*What is expected*: Transcribe the data underneath exactly. No images belong in your version.

*Raw data*:
# # # # #
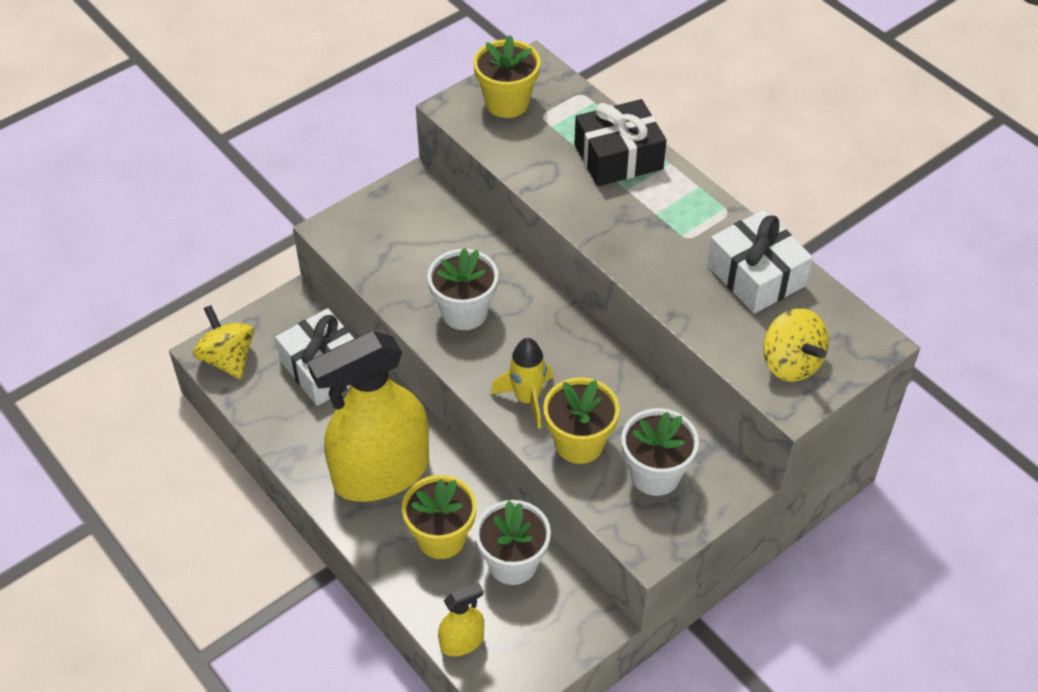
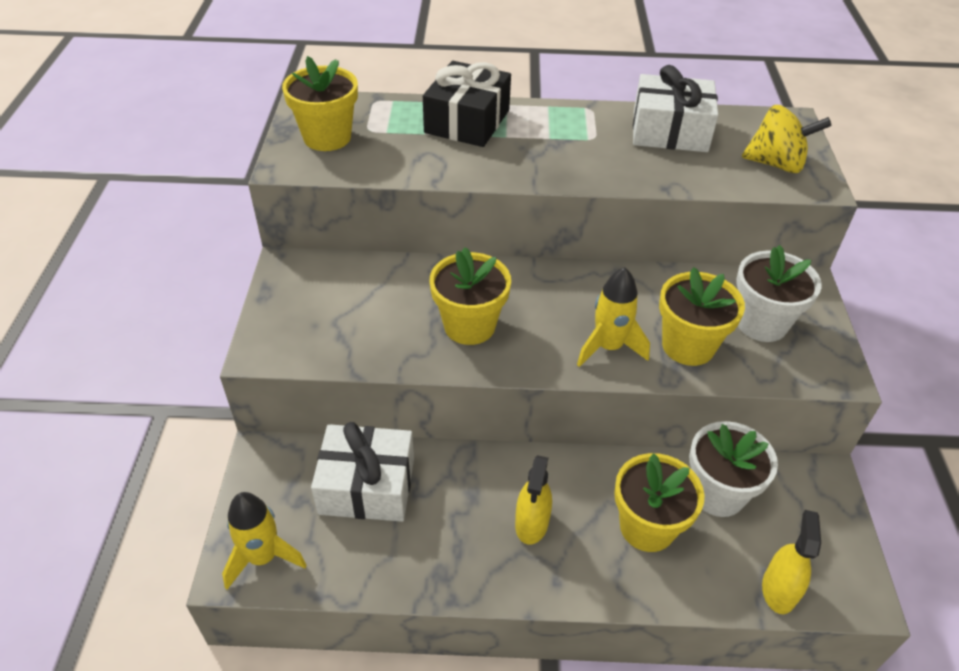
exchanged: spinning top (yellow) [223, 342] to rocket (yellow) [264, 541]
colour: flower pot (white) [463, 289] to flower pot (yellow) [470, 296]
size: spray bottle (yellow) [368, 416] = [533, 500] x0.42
# # # # #
*Solution for this exercise*:
exchanged: spinning top (yellow) [223, 342] to rocket (yellow) [264, 541]
colour: flower pot (white) [463, 289] to flower pot (yellow) [470, 296]
size: spray bottle (yellow) [368, 416] = [533, 500] x0.42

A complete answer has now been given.